▸ **EXERCISE OBJECTIVE**
Copy, from the entries below, each line where the word "down" can be found.

▸ **EXERCISE INPUT**
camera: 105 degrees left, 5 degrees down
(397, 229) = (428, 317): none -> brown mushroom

--

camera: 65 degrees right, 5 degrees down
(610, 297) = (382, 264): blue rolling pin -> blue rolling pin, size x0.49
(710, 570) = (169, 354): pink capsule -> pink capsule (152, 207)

▸ **ANSWER BOX**
camera: 105 degrees left, 5 degrees down
camera: 65 degrees right, 5 degrees down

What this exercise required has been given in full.